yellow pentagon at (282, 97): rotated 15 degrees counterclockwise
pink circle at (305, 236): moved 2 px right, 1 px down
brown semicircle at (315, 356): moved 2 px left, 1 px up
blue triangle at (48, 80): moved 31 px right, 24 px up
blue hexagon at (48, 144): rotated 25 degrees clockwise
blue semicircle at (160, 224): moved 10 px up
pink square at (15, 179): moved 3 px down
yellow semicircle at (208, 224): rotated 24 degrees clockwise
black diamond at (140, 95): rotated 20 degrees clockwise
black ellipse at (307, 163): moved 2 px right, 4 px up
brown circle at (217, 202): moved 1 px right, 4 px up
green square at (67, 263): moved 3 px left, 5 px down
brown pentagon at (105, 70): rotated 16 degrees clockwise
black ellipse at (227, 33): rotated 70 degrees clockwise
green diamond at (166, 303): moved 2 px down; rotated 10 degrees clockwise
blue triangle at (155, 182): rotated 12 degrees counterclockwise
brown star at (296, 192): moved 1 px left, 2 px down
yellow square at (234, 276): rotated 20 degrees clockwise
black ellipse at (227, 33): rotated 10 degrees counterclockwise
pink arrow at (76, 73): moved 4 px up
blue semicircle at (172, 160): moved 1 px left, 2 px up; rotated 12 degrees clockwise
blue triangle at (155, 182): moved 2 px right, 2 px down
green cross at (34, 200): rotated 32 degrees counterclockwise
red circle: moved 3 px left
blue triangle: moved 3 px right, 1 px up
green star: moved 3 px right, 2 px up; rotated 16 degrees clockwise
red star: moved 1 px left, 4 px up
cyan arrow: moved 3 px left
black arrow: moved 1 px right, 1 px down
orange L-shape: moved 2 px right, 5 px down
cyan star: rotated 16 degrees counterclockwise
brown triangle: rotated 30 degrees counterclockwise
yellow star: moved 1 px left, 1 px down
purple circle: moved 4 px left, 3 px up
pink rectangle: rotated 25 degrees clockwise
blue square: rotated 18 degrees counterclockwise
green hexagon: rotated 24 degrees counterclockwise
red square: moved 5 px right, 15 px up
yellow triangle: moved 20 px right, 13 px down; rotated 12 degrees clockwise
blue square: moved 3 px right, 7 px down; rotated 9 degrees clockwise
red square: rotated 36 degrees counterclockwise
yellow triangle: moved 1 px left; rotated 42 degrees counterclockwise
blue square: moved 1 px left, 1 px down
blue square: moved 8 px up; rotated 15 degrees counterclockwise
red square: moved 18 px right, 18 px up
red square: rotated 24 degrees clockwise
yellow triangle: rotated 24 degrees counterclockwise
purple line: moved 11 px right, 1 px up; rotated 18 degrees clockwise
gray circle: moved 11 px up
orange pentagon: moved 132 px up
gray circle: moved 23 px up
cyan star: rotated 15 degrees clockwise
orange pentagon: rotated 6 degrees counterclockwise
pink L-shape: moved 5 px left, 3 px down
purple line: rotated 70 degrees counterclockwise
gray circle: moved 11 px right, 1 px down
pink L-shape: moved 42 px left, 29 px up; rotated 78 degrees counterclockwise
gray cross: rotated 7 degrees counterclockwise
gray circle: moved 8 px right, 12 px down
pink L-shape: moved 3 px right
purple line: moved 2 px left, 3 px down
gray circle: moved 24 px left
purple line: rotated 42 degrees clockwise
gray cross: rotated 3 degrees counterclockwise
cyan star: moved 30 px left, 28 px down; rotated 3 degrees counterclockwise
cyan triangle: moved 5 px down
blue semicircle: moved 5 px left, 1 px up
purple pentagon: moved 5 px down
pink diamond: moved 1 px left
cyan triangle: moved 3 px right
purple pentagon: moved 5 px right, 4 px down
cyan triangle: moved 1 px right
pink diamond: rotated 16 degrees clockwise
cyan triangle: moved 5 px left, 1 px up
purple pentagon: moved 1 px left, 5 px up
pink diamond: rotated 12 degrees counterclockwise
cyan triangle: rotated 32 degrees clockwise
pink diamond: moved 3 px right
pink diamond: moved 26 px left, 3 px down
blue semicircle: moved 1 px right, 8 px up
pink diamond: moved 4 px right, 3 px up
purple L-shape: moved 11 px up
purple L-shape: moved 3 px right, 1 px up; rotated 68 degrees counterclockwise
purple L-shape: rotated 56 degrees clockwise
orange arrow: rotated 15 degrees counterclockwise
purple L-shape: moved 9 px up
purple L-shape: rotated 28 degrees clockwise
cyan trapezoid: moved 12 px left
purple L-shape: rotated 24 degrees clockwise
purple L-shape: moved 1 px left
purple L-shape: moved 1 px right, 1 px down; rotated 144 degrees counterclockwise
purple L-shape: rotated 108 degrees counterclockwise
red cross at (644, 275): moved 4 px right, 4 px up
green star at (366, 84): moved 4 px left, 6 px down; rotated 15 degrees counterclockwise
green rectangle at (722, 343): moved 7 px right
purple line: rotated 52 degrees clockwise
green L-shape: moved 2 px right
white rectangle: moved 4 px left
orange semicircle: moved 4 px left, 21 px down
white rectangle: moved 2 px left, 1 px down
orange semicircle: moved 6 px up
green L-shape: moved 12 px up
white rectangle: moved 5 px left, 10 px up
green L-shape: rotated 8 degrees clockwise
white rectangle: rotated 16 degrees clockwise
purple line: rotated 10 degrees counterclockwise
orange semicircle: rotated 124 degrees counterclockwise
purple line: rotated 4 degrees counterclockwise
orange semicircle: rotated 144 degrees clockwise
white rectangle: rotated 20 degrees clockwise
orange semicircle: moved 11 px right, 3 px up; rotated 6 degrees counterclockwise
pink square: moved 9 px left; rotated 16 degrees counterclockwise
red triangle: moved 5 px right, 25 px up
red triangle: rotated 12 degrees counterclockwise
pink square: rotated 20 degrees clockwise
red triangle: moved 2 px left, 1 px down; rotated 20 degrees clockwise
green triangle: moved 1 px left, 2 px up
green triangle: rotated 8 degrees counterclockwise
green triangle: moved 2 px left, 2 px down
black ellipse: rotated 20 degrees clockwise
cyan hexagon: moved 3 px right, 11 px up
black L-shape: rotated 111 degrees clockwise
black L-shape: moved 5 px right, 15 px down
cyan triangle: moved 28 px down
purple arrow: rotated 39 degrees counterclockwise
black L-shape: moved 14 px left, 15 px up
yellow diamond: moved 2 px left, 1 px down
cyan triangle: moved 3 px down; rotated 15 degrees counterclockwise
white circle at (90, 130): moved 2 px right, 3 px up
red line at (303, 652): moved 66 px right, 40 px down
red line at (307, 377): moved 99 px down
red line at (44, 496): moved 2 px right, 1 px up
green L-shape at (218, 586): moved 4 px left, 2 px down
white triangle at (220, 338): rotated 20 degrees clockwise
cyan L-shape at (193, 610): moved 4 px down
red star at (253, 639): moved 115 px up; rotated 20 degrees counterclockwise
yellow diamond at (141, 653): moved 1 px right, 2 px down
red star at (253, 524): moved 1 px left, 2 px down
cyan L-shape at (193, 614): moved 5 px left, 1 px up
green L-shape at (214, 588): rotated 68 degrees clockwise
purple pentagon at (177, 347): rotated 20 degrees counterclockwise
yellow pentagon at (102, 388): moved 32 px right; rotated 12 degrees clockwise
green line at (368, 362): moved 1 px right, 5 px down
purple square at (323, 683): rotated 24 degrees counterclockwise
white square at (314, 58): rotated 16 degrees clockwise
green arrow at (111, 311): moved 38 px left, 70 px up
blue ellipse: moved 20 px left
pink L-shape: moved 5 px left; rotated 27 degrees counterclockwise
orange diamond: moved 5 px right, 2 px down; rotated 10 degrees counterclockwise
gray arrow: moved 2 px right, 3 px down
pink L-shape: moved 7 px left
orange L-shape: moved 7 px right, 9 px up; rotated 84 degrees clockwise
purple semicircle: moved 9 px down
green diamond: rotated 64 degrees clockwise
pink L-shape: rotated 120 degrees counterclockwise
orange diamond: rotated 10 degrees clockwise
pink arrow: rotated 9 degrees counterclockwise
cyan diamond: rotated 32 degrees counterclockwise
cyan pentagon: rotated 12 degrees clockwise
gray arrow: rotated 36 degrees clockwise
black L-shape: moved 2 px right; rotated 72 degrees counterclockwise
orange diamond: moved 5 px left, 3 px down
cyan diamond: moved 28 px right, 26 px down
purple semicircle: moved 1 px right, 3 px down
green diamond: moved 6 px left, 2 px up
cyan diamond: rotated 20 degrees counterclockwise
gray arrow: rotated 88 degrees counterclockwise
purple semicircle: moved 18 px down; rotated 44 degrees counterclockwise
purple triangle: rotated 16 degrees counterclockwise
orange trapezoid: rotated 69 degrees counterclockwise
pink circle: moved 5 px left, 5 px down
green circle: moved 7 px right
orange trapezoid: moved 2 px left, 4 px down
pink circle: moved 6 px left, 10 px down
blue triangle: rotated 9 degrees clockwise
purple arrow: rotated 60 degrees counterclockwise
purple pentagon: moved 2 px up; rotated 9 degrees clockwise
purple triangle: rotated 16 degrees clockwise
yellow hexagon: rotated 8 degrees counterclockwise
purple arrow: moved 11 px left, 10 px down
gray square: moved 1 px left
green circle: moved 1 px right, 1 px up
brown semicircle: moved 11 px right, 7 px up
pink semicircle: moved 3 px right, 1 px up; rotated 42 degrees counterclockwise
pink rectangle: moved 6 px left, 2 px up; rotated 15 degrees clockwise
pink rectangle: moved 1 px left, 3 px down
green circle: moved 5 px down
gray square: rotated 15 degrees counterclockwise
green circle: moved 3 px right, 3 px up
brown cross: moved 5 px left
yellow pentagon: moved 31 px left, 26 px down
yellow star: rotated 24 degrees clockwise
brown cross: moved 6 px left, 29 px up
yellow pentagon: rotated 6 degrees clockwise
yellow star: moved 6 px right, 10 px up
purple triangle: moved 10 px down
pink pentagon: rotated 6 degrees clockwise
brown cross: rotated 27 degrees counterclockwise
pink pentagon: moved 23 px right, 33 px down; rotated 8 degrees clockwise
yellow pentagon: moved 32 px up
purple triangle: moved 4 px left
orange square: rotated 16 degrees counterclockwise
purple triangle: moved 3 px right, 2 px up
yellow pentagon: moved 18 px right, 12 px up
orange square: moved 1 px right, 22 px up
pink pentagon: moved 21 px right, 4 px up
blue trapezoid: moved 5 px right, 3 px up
********
_Description of the task:_
Copy out word for word the rows above, starting at the first row and ending at the row that contains "green star: moved".

_Task solution:_
yellow pentagon at (282, 97): rotated 15 degrees counterclockwise
pink circle at (305, 236): moved 2 px right, 1 px down
brown semicircle at (315, 356): moved 2 px left, 1 px up
blue triangle at (48, 80): moved 31 px right, 24 px up
blue hexagon at (48, 144): rotated 25 degrees clockwise
blue semicircle at (160, 224): moved 10 px up
pink square at (15, 179): moved 3 px down
yellow semicircle at (208, 224): rotated 24 degrees clockwise
black diamond at (140, 95): rotated 20 degrees clockwise
black ellipse at (307, 163): moved 2 px right, 4 px up
brown circle at (217, 202): moved 1 px right, 4 px up
green square at (67, 263): moved 3 px left, 5 px down
brown pentagon at (105, 70): rotated 16 degrees clockwise
black ellipse at (227, 33): rotated 70 degrees clockwise
green diamond at (166, 303): moved 2 px down; rotated 10 degrees clockwise
blue triangle at (155, 182): rotated 12 degrees counterclockwise
brown star at (296, 192): moved 1 px left, 2 px down
yellow square at (234, 276): rotated 20 degrees clockwise
black ellipse at (227, 33): rotated 10 degrees counterclockwise
pink arrow at (76, 73): moved 4 px up
blue semicircle at (172, 160): moved 1 px left, 2 px up; rotated 12 degrees clockwise
blue triangle at (155, 182): moved 2 px right, 2 px down
green cross at (34, 200): rotated 32 degrees counterclockwise
red circle: moved 3 px left
blue triangle: moved 3 px right, 1 px up
green star: moved 3 px right, 2 px up; rotated 16 degrees clockwise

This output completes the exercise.